---------- Records for the task ----------

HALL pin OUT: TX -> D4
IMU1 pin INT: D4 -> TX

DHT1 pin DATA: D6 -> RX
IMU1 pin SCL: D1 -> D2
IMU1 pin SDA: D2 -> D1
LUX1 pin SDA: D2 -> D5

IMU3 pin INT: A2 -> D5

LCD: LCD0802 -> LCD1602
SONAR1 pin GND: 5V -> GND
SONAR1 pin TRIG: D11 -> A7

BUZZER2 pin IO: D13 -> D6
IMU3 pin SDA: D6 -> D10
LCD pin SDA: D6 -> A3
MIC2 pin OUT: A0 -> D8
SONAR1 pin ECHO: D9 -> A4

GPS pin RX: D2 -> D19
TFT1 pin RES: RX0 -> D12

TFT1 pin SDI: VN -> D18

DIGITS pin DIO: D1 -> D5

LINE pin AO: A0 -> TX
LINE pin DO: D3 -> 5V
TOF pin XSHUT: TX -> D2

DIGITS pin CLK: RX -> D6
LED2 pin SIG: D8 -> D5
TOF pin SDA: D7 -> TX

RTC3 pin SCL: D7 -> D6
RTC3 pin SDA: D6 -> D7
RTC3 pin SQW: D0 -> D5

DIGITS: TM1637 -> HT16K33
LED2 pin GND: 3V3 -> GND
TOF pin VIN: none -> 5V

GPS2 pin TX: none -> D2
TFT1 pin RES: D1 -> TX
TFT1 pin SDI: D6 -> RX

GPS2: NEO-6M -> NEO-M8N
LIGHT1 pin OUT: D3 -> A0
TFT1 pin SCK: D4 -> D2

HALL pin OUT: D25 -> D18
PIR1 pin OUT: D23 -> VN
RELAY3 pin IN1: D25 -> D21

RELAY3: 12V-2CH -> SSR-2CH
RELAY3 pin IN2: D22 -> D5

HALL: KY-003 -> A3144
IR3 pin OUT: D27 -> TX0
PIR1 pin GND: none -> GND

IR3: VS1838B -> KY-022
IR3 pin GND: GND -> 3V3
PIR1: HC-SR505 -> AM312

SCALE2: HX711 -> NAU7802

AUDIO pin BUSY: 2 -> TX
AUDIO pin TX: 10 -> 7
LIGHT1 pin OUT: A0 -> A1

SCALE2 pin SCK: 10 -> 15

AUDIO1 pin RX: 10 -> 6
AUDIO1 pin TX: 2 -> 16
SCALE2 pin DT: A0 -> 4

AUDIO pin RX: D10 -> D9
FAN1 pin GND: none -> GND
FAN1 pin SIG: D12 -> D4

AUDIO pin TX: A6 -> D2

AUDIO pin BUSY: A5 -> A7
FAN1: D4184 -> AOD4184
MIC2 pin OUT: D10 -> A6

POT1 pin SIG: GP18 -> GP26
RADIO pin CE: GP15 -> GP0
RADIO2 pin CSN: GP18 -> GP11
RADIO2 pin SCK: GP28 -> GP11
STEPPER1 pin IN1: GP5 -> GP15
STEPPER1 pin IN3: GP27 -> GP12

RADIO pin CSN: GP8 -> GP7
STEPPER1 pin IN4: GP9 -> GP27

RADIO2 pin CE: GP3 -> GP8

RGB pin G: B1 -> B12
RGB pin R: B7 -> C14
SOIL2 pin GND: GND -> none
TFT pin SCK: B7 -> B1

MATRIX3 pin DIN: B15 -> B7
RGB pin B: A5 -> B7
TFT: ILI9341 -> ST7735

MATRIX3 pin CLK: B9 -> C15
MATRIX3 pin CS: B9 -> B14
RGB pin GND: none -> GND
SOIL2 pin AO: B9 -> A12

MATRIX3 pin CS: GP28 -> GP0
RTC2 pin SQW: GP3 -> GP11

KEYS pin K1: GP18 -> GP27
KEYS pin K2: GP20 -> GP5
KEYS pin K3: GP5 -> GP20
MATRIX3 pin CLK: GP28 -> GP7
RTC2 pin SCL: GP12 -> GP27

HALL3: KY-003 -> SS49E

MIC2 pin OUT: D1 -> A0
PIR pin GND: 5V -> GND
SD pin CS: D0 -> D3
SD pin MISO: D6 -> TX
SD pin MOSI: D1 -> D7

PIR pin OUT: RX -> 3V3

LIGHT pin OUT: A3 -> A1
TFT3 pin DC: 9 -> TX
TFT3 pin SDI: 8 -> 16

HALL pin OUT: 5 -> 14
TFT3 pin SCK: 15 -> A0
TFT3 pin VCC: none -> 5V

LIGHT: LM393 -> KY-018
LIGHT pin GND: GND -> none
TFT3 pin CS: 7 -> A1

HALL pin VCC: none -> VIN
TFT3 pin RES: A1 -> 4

----------

**Your objective:**
Give back the entire listing exactly as it was written.

**Completed task:**
HALL pin OUT: TX -> D4
IMU1 pin INT: D4 -> TX

DHT1 pin DATA: D6 -> RX
IMU1 pin SCL: D1 -> D2
IMU1 pin SDA: D2 -> D1
LUX1 pin SDA: D2 -> D5

IMU3 pin INT: A2 -> D5

LCD: LCD0802 -> LCD1602
SONAR1 pin GND: 5V -> GND
SONAR1 pin TRIG: D11 -> A7

BUZZER2 pin IO: D13 -> D6
IMU3 pin SDA: D6 -> D10
LCD pin SDA: D6 -> A3
MIC2 pin OUT: A0 -> D8
SONAR1 pin ECHO: D9 -> A4

GPS pin RX: D2 -> D19
TFT1 pin RES: RX0 -> D12

TFT1 pin SDI: VN -> D18

DIGITS pin DIO: D1 -> D5

LINE pin AO: A0 -> TX
LINE pin DO: D3 -> 5V
TOF pin XSHUT: TX -> D2

DIGITS pin CLK: RX -> D6
LED2 pin SIG: D8 -> D5
TOF pin SDA: D7 -> TX

RTC3 pin SCL: D7 -> D6
RTC3 pin SDA: D6 -> D7
RTC3 pin SQW: D0 -> D5

DIGITS: TM1637 -> HT16K33
LED2 pin GND: 3V3 -> GND
TOF pin VIN: none -> 5V

GPS2 pin TX: none -> D2
TFT1 pin RES: D1 -> TX
TFT1 pin SDI: D6 -> RX

GPS2: NEO-6M -> NEO-M8N
LIGHT1 pin OUT: D3 -> A0
TFT1 pin SCK: D4 -> D2

HALL pin OUT: D25 -> D18
PIR1 pin OUT: D23 -> VN
RELAY3 pin IN1: D25 -> D21

RELAY3: 12V-2CH -> SSR-2CH
RELAY3 pin IN2: D22 -> D5

HALL: KY-003 -> A3144
IR3 pin OUT: D27 -> TX0
PIR1 pin GND: none -> GND

IR3: VS1838B -> KY-022
IR3 pin GND: GND -> 3V3
PIR1: HC-SR505 -> AM312

SCALE2: HX711 -> NAU7802

AUDIO pin BUSY: 2 -> TX
AUDIO pin TX: 10 -> 7
LIGHT1 pin OUT: A0 -> A1

SCALE2 pin SCK: 10 -> 15

AUDIO1 pin RX: 10 -> 6
AUDIO1 pin TX: 2 -> 16
SCALE2 pin DT: A0 -> 4

AUDIO pin RX: D10 -> D9
FAN1 pin GND: none -> GND
FAN1 pin SIG: D12 -> D4

AUDIO pin TX: A6 -> D2

AUDIO pin BUSY: A5 -> A7
FAN1: D4184 -> AOD4184
MIC2 pin OUT: D10 -> A6

POT1 pin SIG: GP18 -> GP26
RADIO pin CE: GP15 -> GP0
RADIO2 pin CSN: GP18 -> GP11
RADIO2 pin SCK: GP28 -> GP11
STEPPER1 pin IN1: GP5 -> GP15
STEPPER1 pin IN3: GP27 -> GP12

RADIO pin CSN: GP8 -> GP7
STEPPER1 pin IN4: GP9 -> GP27

RADIO2 pin CE: GP3 -> GP8

RGB pin G: B1 -> B12
RGB pin R: B7 -> C14
SOIL2 pin GND: GND -> none
TFT pin SCK: B7 -> B1

MATRIX3 pin DIN: B15 -> B7
RGB pin B: A5 -> B7
TFT: ILI9341 -> ST7735

MATRIX3 pin CLK: B9 -> C15
MATRIX3 pin CS: B9 -> B14
RGB pin GND: none -> GND
SOIL2 pin AO: B9 -> A12

MATRIX3 pin CS: GP28 -> GP0
RTC2 pin SQW: GP3 -> GP11

KEYS pin K1: GP18 -> GP27
KEYS pin K2: GP20 -> GP5
KEYS pin K3: GP5 -> GP20
MATRIX3 pin CLK: GP28 -> GP7
RTC2 pin SCL: GP12 -> GP27

HALL3: KY-003 -> SS49E

MIC2 pin OUT: D1 -> A0
PIR pin GND: 5V -> GND
SD pin CS: D0 -> D3
SD pin MISO: D6 -> TX
SD pin MOSI: D1 -> D7

PIR pin OUT: RX -> 3V3

LIGHT pin OUT: A3 -> A1
TFT3 pin DC: 9 -> TX
TFT3 pin SDI: 8 -> 16

HALL pin OUT: 5 -> 14
TFT3 pin SCK: 15 -> A0
TFT3 pin VCC: none -> 5V

LIGHT: LM393 -> KY-018
LIGHT pin GND: GND -> none
TFT3 pin CS: 7 -> A1

HALL pin VCC: none -> VIN
TFT3 pin RES: A1 -> 4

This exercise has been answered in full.